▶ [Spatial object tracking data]

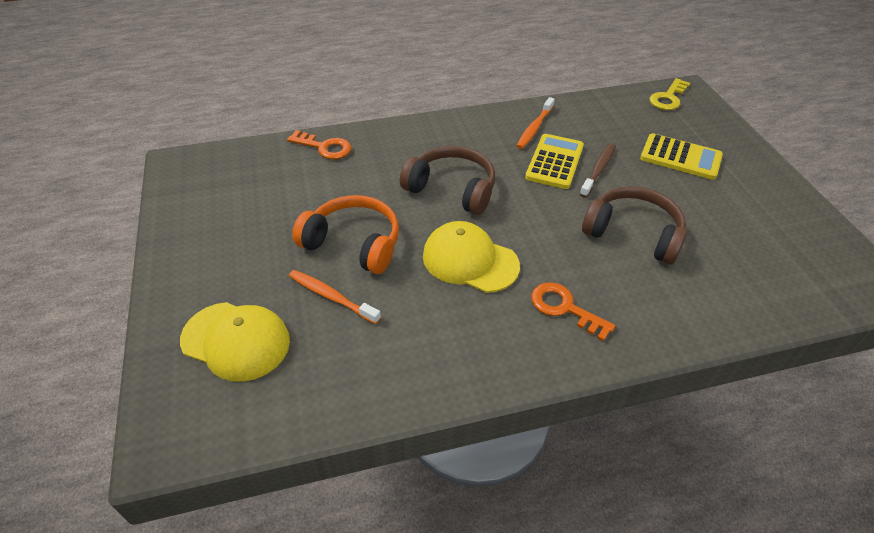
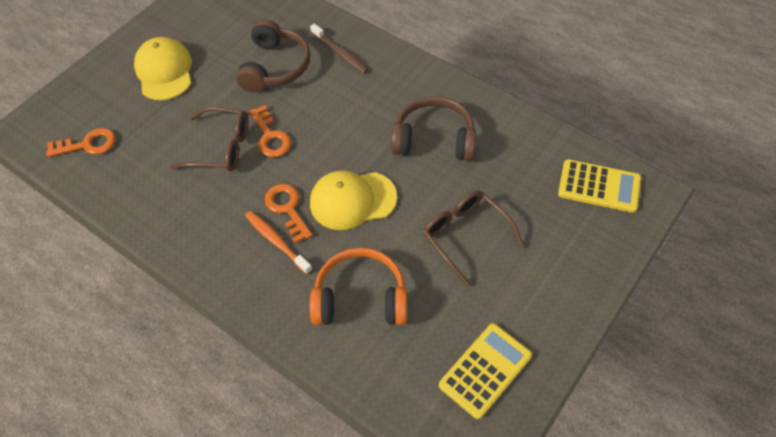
brown glasses: 0 -> 2
orange key: 2 -> 3
orange toothbrush: 2 -> 1
yellow key: 1 -> 0

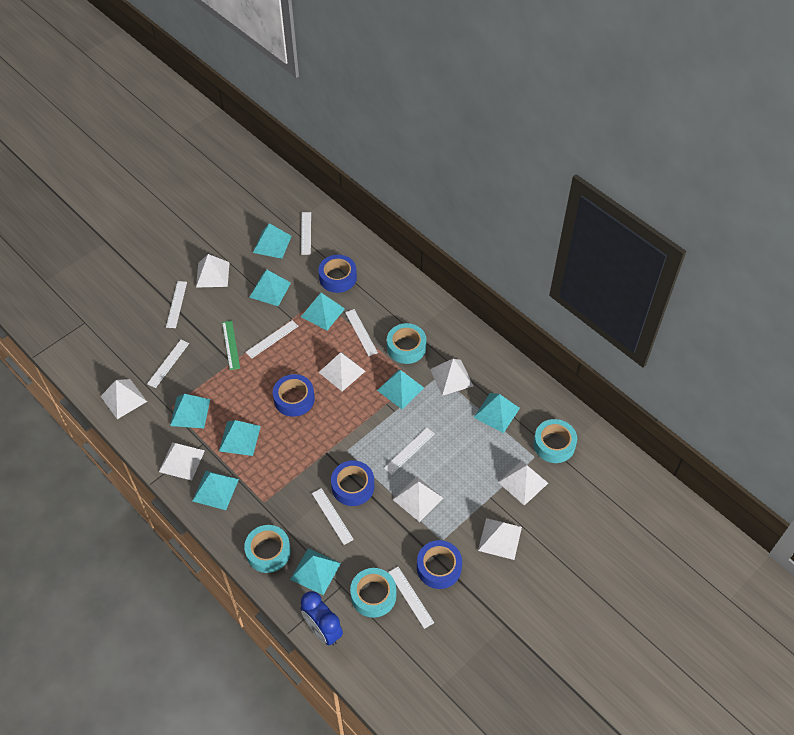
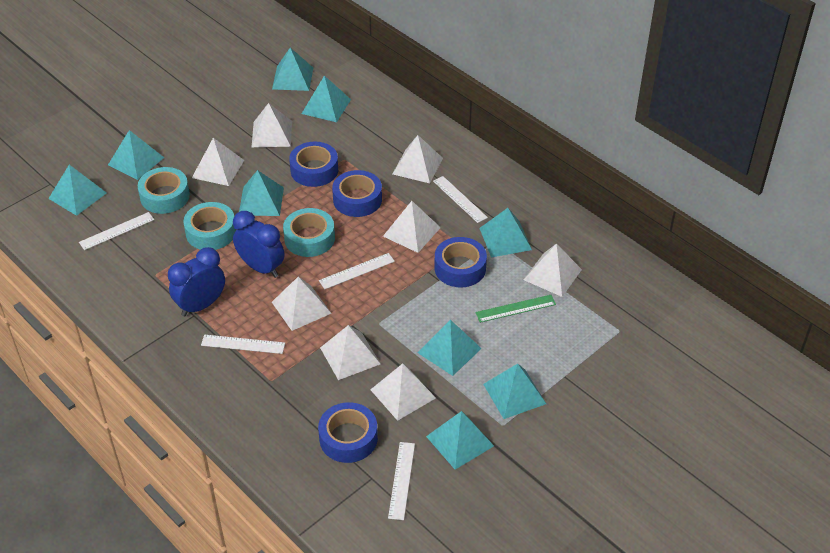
blue clock: 1 -> 2
turquoise tape: 4 -> 3
white ruler: 8 -> 5

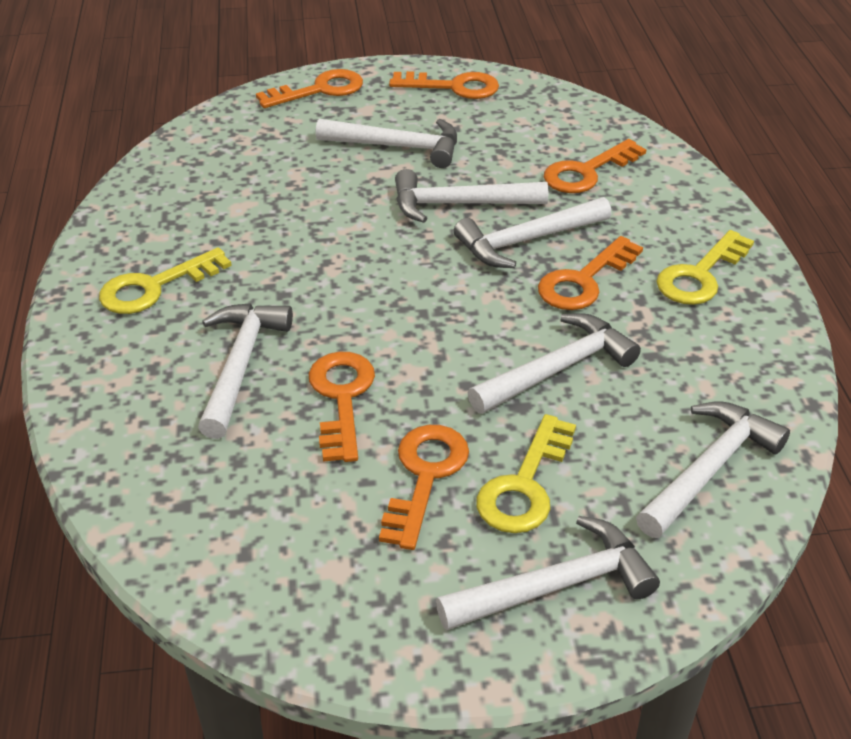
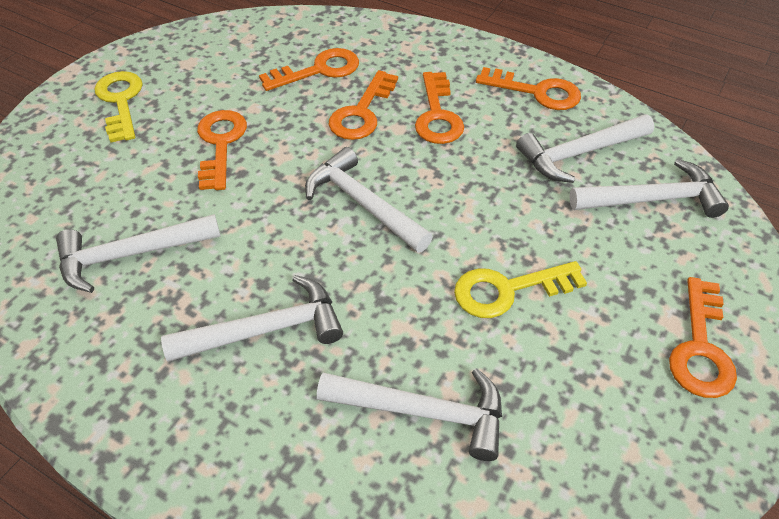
white hammer: 7 -> 6
yellow key: 3 -> 2

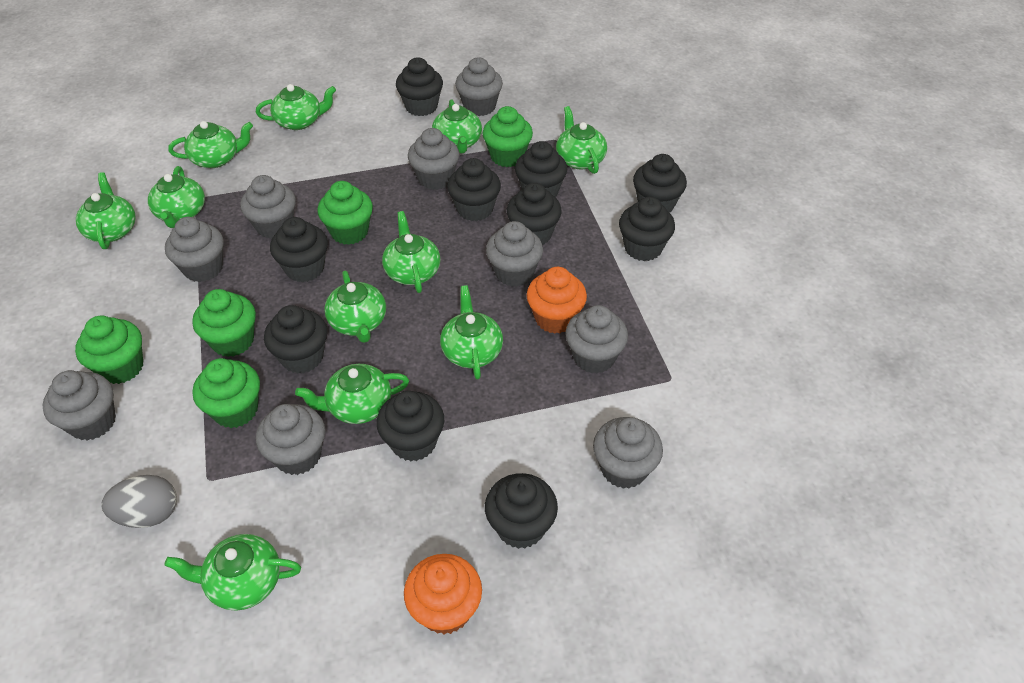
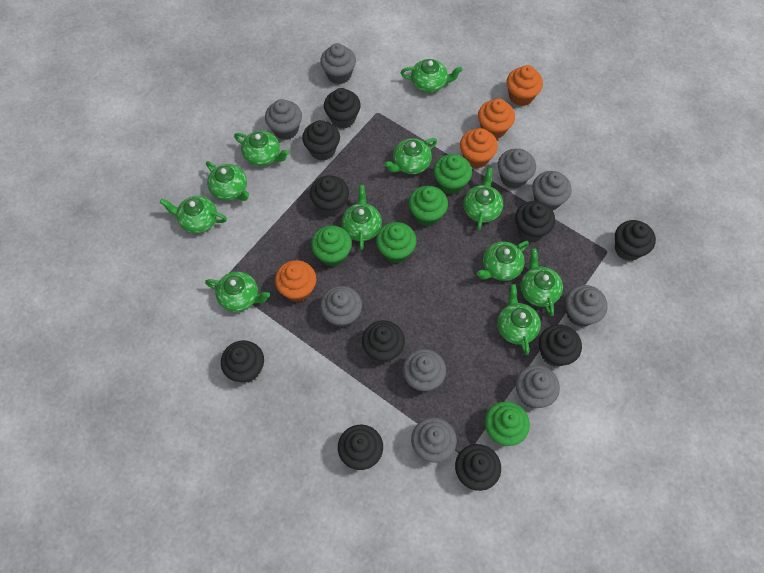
grey egg: 1 -> 0
orange cupcake: 2 -> 4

▶ [Exercise prompt] To answer, repeat exactly the lines from the line containing "turquoise tape: 4 -> 3" through the last line of the data above, leaving out all pictures.

▶ [Task solution]
turquoise tape: 4 -> 3
white ruler: 8 -> 5

white hammer: 7 -> 6
yellow key: 3 -> 2

grey egg: 1 -> 0
orange cupcake: 2 -> 4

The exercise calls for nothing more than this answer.